◆ **INSTRUCTIONS FOR THE TASK**: Set down exactly, from the records below, the line with "sofa: (218, 74) -> (291, 143), width x0.73" through the line with "window: (305, 314) -> (239, 440), added", and nothing else.

◆ **EXERCISE INPUT**:
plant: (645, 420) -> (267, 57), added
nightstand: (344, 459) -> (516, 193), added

--

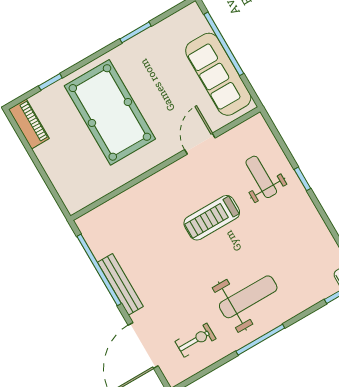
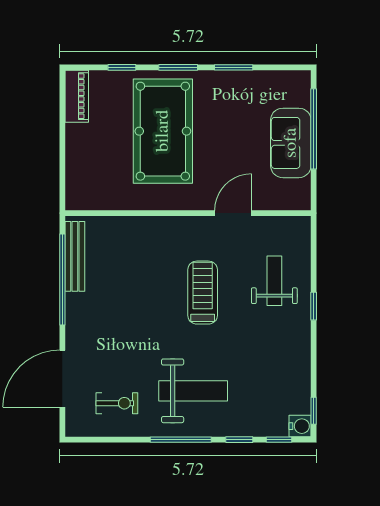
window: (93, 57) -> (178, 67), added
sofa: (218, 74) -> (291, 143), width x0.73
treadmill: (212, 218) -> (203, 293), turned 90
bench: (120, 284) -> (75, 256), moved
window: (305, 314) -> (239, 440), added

--

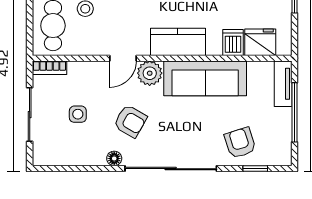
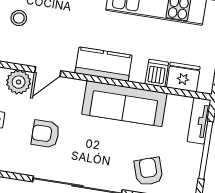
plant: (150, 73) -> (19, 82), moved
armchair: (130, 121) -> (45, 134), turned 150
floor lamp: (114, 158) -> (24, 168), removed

◆ **YOUR RESPONSE**:
sofa: (218, 74) -> (291, 143), width x0.73
treadmill: (212, 218) -> (203, 293), turned 90
bench: (120, 284) -> (75, 256), moved
window: (305, 314) -> (239, 440), added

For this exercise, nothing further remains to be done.